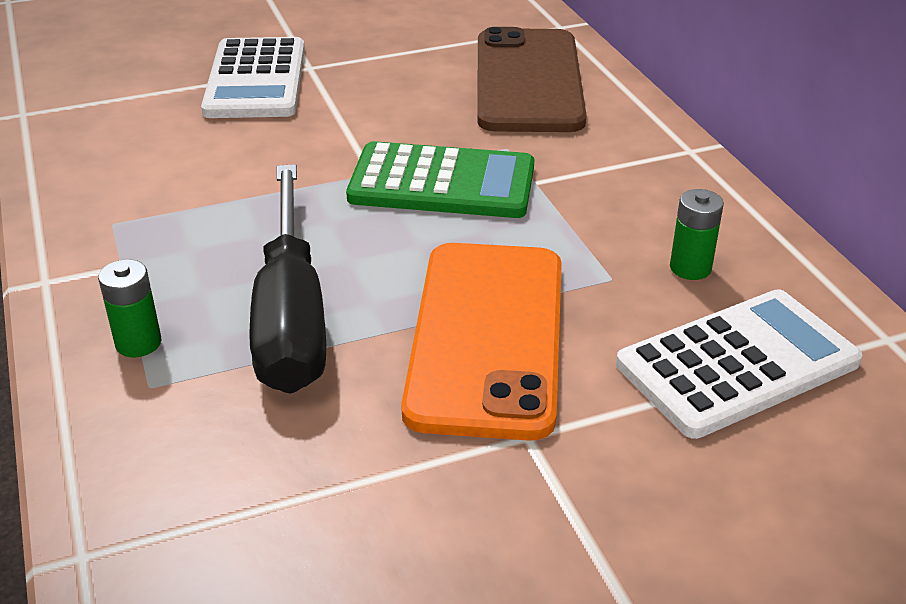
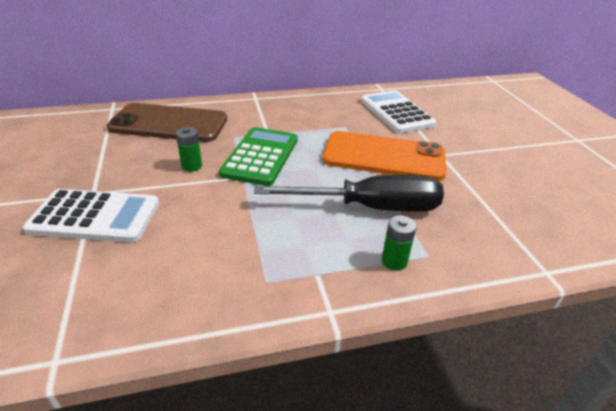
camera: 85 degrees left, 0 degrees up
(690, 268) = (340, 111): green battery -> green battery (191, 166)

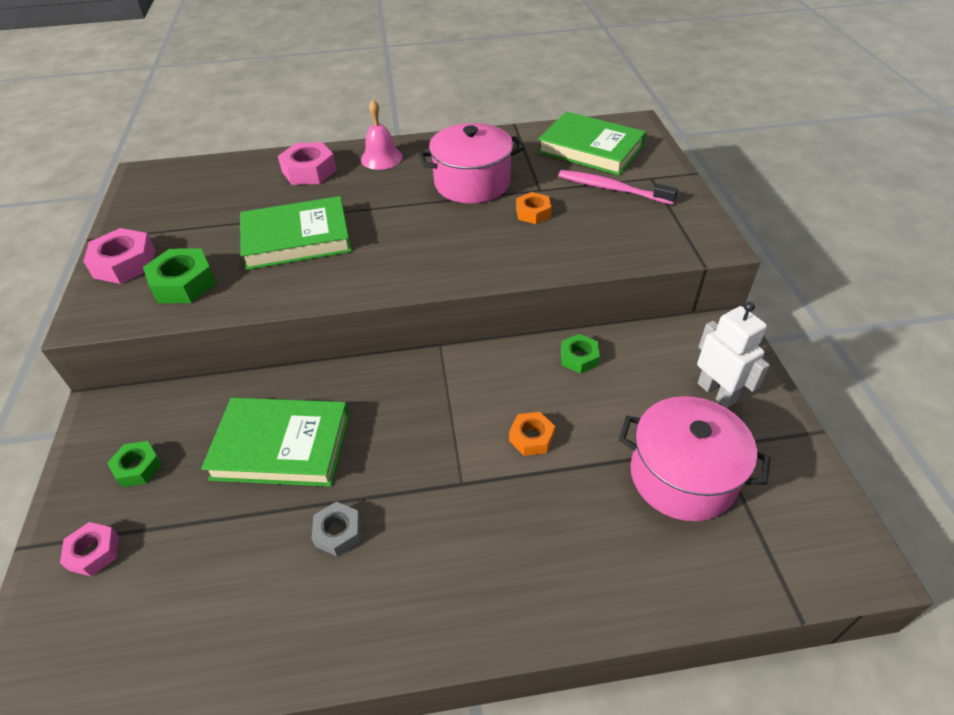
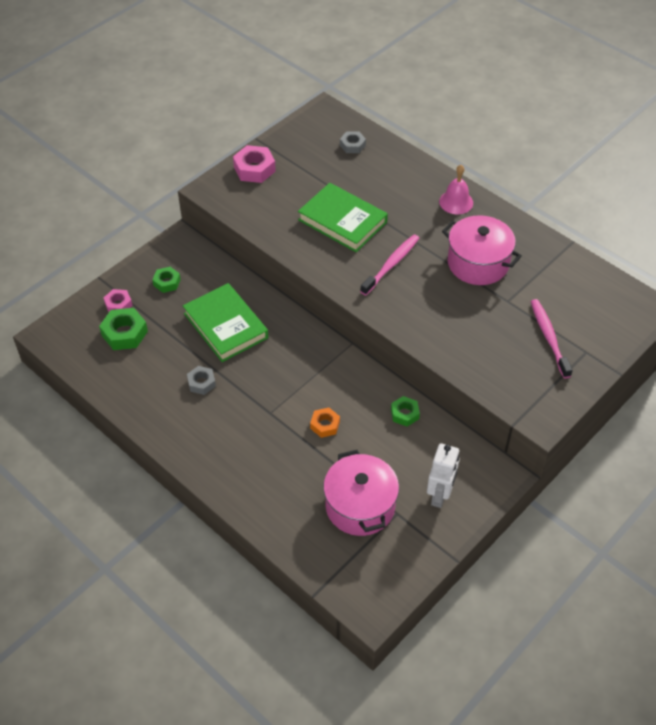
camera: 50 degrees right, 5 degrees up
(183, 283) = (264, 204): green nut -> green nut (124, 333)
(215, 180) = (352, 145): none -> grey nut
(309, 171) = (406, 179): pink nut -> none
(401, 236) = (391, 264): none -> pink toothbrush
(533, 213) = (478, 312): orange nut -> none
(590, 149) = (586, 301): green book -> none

+++++

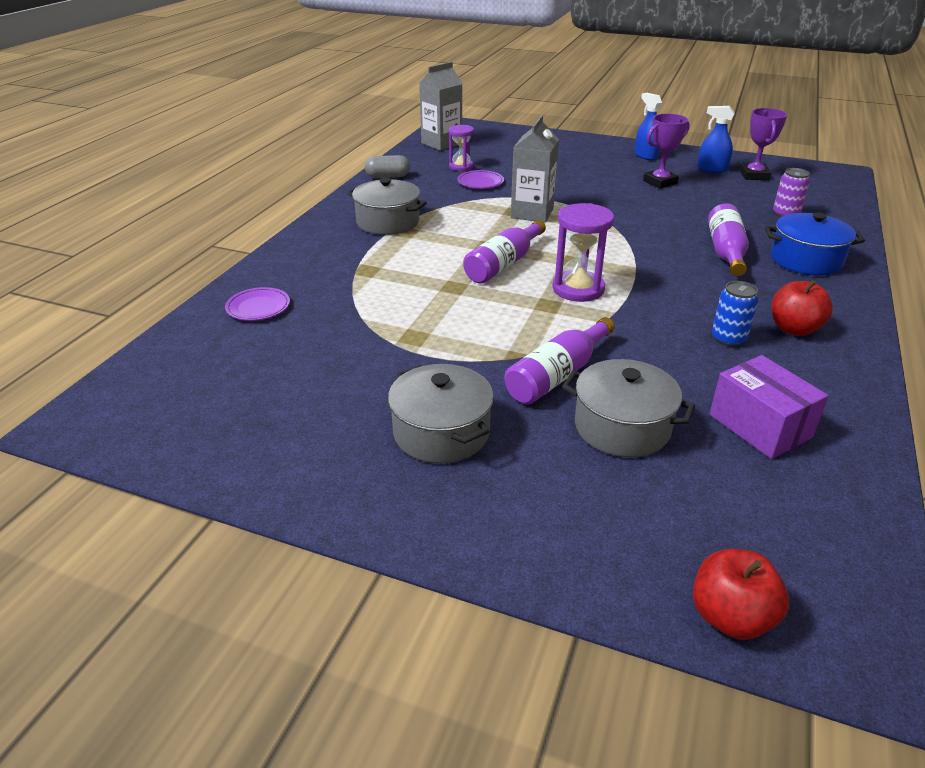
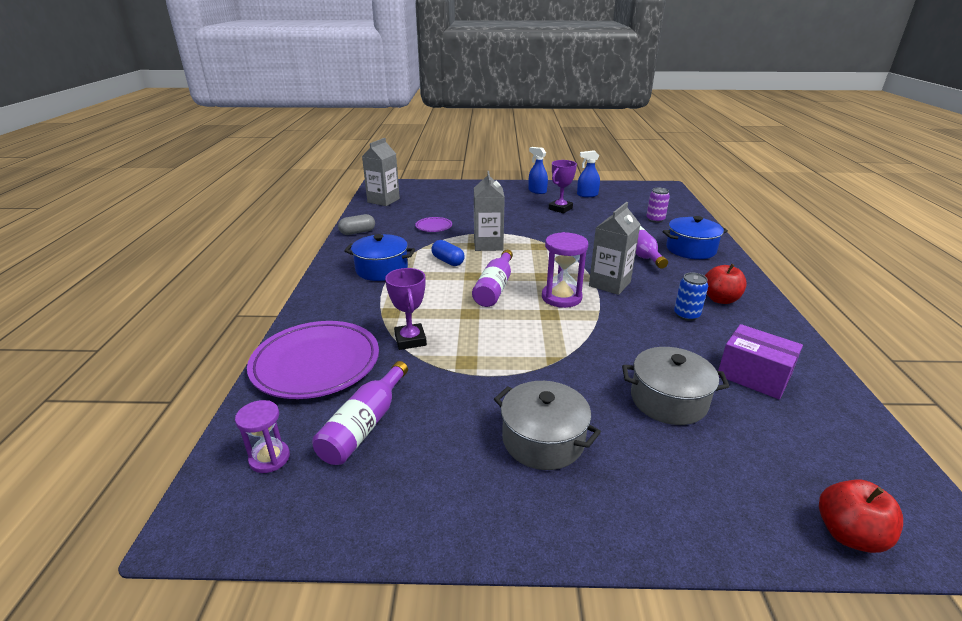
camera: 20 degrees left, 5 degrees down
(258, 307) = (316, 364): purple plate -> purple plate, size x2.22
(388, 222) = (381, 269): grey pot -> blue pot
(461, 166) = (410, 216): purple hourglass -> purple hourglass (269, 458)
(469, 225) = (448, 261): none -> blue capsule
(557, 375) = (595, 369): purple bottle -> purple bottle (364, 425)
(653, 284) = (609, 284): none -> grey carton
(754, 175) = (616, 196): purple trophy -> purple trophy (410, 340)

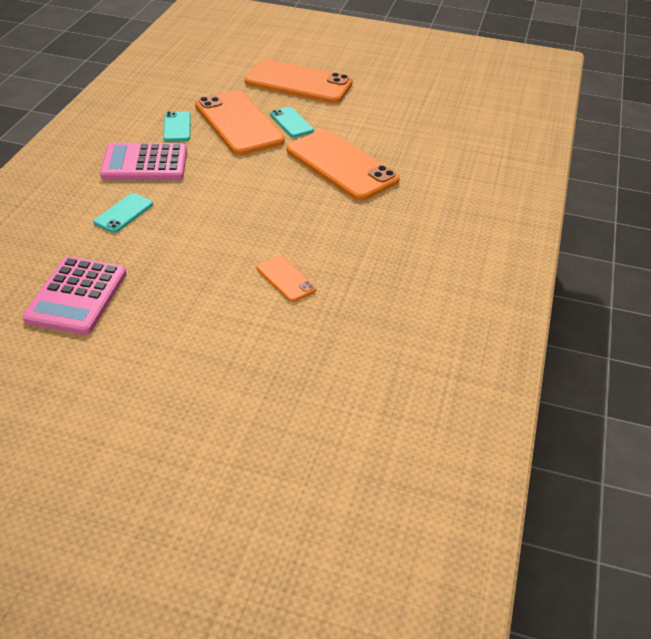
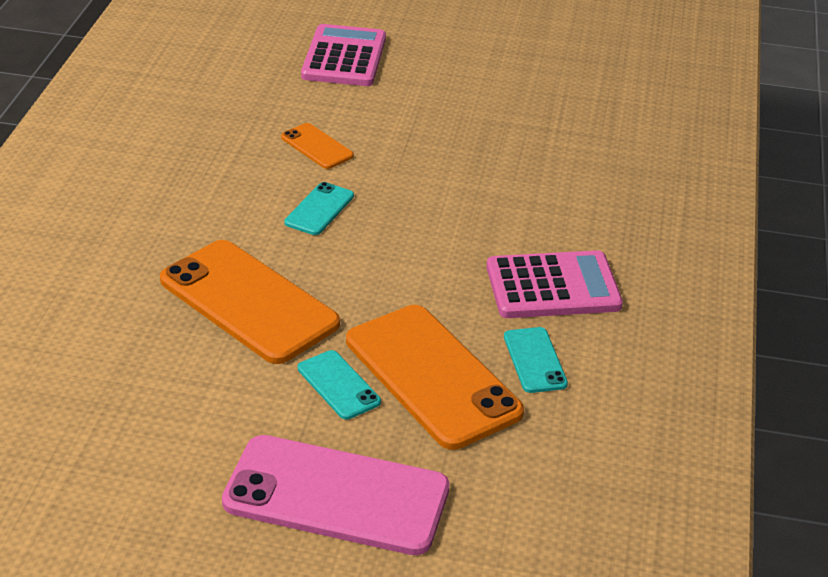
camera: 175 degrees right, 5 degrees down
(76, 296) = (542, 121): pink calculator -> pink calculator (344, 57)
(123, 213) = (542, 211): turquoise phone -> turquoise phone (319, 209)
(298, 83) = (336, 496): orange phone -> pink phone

+++++

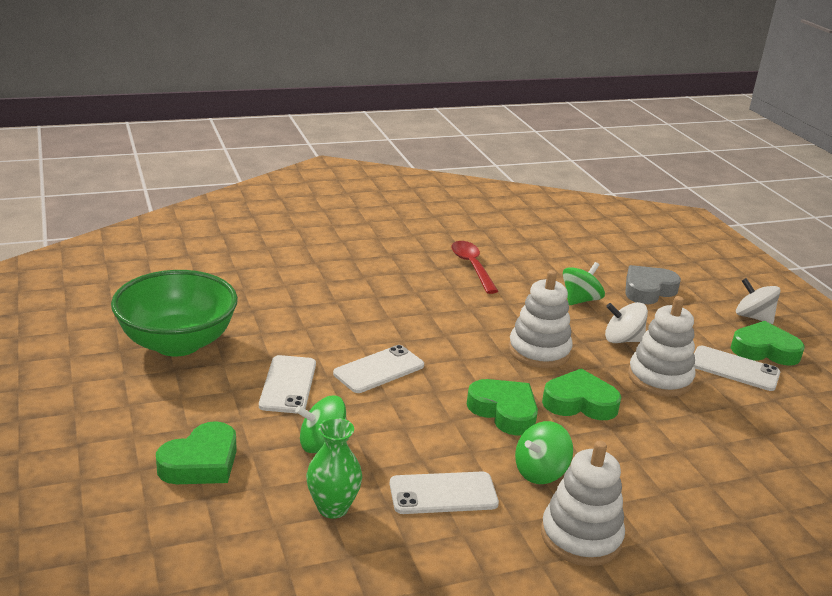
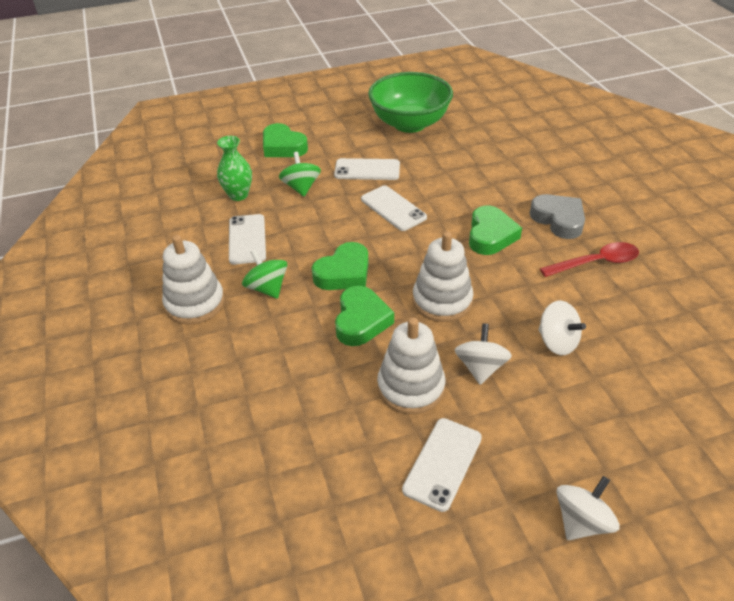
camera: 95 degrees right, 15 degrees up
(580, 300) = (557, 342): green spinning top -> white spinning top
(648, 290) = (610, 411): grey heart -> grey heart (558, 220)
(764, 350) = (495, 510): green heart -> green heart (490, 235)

+++++

§ **Task goal**
Which lines above run from the one containing "(533, 213) = (478, 312): orange nut -> none" down to the one containing "(590, 149) = (586, 301): green book -> none"? Repeat exactly those, both ends included, and nothing else.

§ **Answer space**
(533, 213) = (478, 312): orange nut -> none
(590, 149) = (586, 301): green book -> none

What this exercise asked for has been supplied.